▶ What to do: Retype the listing that follows, word for word.
•••
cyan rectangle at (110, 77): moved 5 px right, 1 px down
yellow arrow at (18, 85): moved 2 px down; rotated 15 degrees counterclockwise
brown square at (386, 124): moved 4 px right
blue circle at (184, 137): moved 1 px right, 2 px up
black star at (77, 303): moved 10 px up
•••
▶ Answer space:
cyan rectangle at (110, 77): moved 5 px right, 1 px down
yellow arrow at (18, 85): moved 2 px down; rotated 15 degrees counterclockwise
brown square at (386, 124): moved 4 px right
blue circle at (184, 137): moved 1 px right, 2 px up
black star at (77, 303): moved 10 px up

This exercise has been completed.